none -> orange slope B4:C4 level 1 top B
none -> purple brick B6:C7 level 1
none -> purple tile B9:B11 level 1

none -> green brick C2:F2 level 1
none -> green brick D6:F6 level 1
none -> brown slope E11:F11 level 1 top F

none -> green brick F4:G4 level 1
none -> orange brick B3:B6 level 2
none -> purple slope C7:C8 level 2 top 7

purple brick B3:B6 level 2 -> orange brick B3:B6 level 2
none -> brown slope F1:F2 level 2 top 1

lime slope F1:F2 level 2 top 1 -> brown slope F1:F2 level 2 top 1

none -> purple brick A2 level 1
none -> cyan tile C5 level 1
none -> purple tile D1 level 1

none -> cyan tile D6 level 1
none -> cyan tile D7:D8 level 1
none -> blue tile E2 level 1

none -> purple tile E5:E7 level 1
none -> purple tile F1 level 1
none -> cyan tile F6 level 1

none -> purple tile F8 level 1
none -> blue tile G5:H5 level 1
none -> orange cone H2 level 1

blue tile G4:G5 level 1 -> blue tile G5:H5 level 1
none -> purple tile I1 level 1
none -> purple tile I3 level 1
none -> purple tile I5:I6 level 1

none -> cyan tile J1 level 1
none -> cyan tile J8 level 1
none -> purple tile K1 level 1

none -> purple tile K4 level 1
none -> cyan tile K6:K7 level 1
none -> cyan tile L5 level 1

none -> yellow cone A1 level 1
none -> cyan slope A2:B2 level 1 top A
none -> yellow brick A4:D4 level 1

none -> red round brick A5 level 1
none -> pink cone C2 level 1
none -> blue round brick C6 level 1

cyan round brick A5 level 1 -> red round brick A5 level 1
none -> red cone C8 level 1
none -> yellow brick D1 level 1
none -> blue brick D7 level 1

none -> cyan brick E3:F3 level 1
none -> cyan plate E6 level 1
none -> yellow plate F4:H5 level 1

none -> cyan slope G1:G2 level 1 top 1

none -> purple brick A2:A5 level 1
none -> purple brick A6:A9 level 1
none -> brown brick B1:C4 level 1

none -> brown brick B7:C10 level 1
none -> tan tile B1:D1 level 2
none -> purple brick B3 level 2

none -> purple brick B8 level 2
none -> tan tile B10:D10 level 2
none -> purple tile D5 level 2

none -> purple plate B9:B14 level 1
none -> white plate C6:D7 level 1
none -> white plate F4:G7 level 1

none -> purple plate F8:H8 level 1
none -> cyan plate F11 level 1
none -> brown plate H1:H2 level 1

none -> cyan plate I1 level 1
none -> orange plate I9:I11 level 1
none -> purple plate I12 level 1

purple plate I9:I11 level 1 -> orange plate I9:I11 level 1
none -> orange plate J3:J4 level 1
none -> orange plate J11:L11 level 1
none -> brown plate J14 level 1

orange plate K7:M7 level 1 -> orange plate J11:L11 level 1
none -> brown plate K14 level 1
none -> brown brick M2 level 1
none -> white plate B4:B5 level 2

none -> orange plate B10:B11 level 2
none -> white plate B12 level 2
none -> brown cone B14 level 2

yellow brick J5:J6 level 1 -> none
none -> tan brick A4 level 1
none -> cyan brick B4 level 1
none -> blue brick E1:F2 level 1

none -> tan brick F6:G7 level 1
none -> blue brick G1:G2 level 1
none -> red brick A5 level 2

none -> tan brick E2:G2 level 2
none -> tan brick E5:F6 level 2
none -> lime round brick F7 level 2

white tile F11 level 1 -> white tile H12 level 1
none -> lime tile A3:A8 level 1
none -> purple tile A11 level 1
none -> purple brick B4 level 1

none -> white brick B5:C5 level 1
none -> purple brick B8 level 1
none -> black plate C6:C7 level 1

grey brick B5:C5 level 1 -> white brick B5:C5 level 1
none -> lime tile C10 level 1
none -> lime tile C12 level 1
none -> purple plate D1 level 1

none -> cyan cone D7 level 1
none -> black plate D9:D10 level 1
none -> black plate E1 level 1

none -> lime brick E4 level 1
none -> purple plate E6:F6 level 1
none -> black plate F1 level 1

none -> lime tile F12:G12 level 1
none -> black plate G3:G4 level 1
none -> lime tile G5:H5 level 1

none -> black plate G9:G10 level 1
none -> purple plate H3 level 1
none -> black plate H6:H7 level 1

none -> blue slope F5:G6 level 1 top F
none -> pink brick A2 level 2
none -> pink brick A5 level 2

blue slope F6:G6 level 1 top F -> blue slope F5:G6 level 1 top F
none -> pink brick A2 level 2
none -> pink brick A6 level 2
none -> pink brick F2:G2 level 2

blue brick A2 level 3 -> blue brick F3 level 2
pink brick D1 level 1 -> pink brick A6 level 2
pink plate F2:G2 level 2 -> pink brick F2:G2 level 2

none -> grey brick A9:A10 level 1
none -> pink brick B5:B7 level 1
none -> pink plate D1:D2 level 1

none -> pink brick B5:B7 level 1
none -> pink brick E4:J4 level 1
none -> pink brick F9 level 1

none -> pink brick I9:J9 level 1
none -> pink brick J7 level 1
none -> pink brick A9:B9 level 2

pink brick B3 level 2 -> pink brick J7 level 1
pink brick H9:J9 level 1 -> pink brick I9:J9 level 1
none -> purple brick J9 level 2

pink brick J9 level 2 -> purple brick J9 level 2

——————

Restate each record word for word.

TASK ANSWER
none -> orange slope B4:C4 level 1 top B
none -> purple brick B6:C7 level 1
none -> purple tile B9:B11 level 1

none -> green brick C2:F2 level 1
none -> green brick D6:F6 level 1
none -> brown slope E11:F11 level 1 top F

none -> green brick F4:G4 level 1
none -> orange brick B3:B6 level 2
none -> purple slope C7:C8 level 2 top 7

purple brick B3:B6 level 2 -> orange brick B3:B6 level 2
none -> brown slope F1:F2 level 2 top 1

lime slope F1:F2 level 2 top 1 -> brown slope F1:F2 level 2 top 1

none -> purple brick A2 level 1
none -> cyan tile C5 level 1
none -> purple tile D1 level 1

none -> cyan tile D6 level 1
none -> cyan tile D7:D8 level 1
none -> blue tile E2 level 1

none -> purple tile E5:E7 level 1
none -> purple tile F1 level 1
none -> cyan tile F6 level 1

none -> purple tile F8 level 1
none -> blue tile G5:H5 level 1
none -> orange cone H2 level 1

blue tile G4:G5 level 1 -> blue tile G5:H5 level 1
none -> purple tile I1 level 1
none -> purple tile I3 level 1
none -> purple tile I5:I6 level 1

none -> cyan tile J1 level 1
none -> cyan tile J8 level 1
none -> purple tile K1 level 1

none -> purple tile K4 level 1
none -> cyan tile K6:K7 level 1
none -> cyan tile L5 level 1

none -> yellow cone A1 level 1
none -> cyan slope A2:B2 level 1 top A
none -> yellow brick A4:D4 level 1

none -> red round brick A5 level 1
none -> pink cone C2 level 1
none -> blue round brick C6 level 1

cyan round brick A5 level 1 -> red round brick A5 level 1
none -> red cone C8 level 1
none -> yellow brick D1 level 1
none -> blue brick D7 level 1

none -> cyan brick E3:F3 level 1
none -> cyan plate E6 level 1
none -> yellow plate F4:H5 level 1

none -> cyan slope G1:G2 level 1 top 1

none -> purple brick A2:A5 level 1
none -> purple brick A6:A9 level 1
none -> brown brick B1:C4 level 1

none -> brown brick B7:C10 level 1
none -> tan tile B1:D1 level 2
none -> purple brick B3 level 2

none -> purple brick B8 level 2
none -> tan tile B10:D10 level 2
none -> purple tile D5 level 2

none -> purple plate B9:B14 level 1
none -> white plate C6:D7 level 1
none -> white plate F4:G7 level 1

none -> purple plate F8:H8 level 1
none -> cyan plate F11 level 1
none -> brown plate H1:H2 level 1

none -> cyan plate I1 level 1
none -> orange plate I9:I11 level 1
none -> purple plate I12 level 1

purple plate I9:I11 level 1 -> orange plate I9:I11 level 1
none -> orange plate J3:J4 level 1
none -> orange plate J11:L11 level 1
none -> brown plate J14 level 1

orange plate K7:M7 level 1 -> orange plate J11:L11 level 1
none -> brown plate K14 level 1
none -> brown brick M2 level 1
none -> white plate B4:B5 level 2

none -> orange plate B10:B11 level 2
none -> white plate B12 level 2
none -> brown cone B14 level 2

yellow brick J5:J6 level 1 -> none
none -> tan brick A4 level 1
none -> cyan brick B4 level 1
none -> blue brick E1:F2 level 1

none -> tan brick F6:G7 level 1
none -> blue brick G1:G2 level 1
none -> red brick A5 level 2

none -> tan brick E2:G2 level 2
none -> tan brick E5:F6 level 2
none -> lime round brick F7 level 2

white tile F11 level 1 -> white tile H12 level 1
none -> lime tile A3:A8 level 1
none -> purple tile A11 level 1
none -> purple brick B4 level 1

none -> white brick B5:C5 level 1
none -> purple brick B8 level 1
none -> black plate C6:C7 level 1

grey brick B5:C5 level 1 -> white brick B5:C5 level 1
none -> lime tile C10 level 1
none -> lime tile C12 level 1
none -> purple plate D1 level 1

none -> cyan cone D7 level 1
none -> black plate D9:D10 level 1
none -> black plate E1 level 1

none -> lime brick E4 level 1
none -> purple plate E6:F6 level 1
none -> black plate F1 level 1

none -> lime tile F12:G12 level 1
none -> black plate G3:G4 level 1
none -> lime tile G5:H5 level 1

none -> black plate G9:G10 level 1
none -> purple plate H3 level 1
none -> black plate H6:H7 level 1

none -> blue slope F5:G6 level 1 top F
none -> pink brick A2 level 2
none -> pink brick A5 level 2

blue slope F6:G6 level 1 top F -> blue slope F5:G6 level 1 top F
none -> pink brick A2 level 2
none -> pink brick A6 level 2
none -> pink brick F2:G2 level 2

blue brick A2 level 3 -> blue brick F3 level 2
pink brick D1 level 1 -> pink brick A6 level 2
pink plate F2:G2 level 2 -> pink brick F2:G2 level 2

none -> grey brick A9:A10 level 1
none -> pink brick B5:B7 level 1
none -> pink plate D1:D2 level 1

none -> pink brick B5:B7 level 1
none -> pink brick E4:J4 level 1
none -> pink brick F9 level 1

none -> pink brick I9:J9 level 1
none -> pink brick J7 level 1
none -> pink brick A9:B9 level 2

pink brick B3 level 2 -> pink brick J7 level 1
pink brick H9:J9 level 1 -> pink brick I9:J9 level 1
none -> purple brick J9 level 2

pink brick J9 level 2 -> purple brick J9 level 2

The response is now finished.